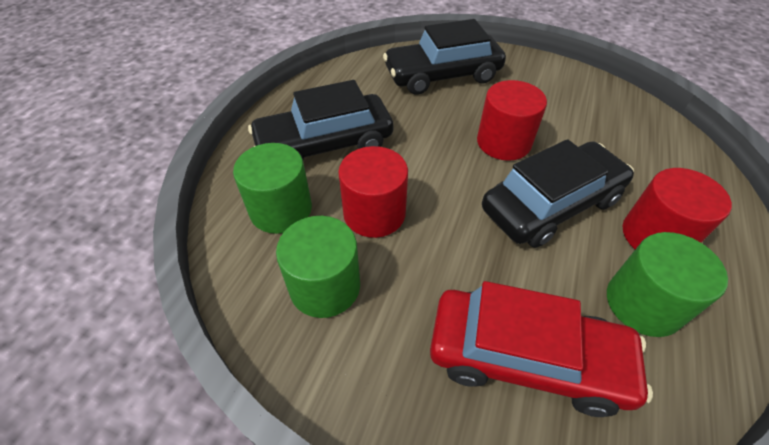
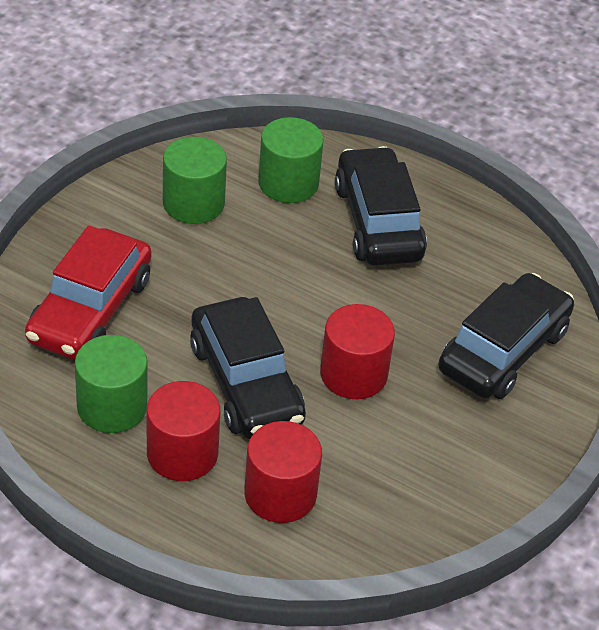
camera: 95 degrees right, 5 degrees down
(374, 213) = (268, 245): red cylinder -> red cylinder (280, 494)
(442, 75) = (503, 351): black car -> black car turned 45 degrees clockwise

===

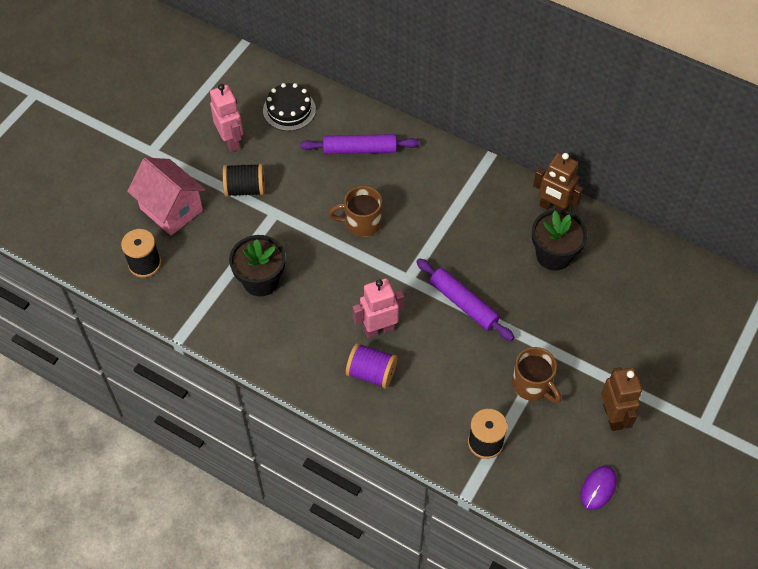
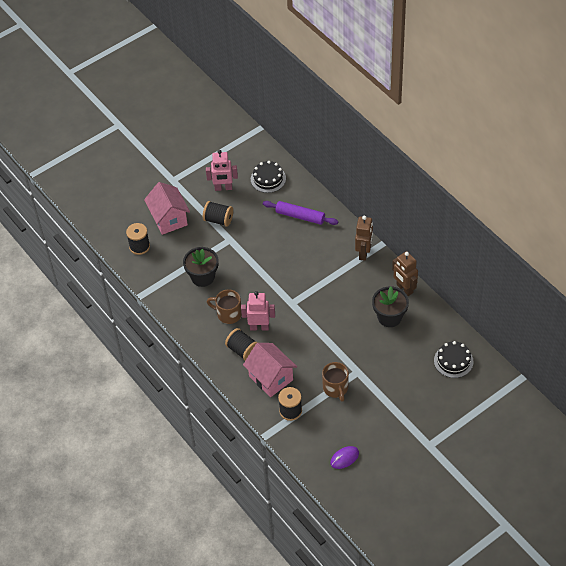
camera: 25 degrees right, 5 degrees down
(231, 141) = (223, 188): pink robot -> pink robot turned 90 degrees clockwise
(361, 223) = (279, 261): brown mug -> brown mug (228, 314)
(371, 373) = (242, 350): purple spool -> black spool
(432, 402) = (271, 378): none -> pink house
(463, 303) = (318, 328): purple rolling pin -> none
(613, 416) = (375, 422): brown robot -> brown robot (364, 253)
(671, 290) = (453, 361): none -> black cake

===

> Directions
Starting with the line with "camera: 95 degrees right, 5 degrees down" above and going on through the line with "(442, 75) = (503, 351): black", transcribe every line exactly, both ends included, and add nothing.

> Solution to this exercise
camera: 95 degrees right, 5 degrees down
(374, 213) = (268, 245): red cylinder -> red cylinder (280, 494)
(442, 75) = (503, 351): black car -> black car turned 45 degrees clockwise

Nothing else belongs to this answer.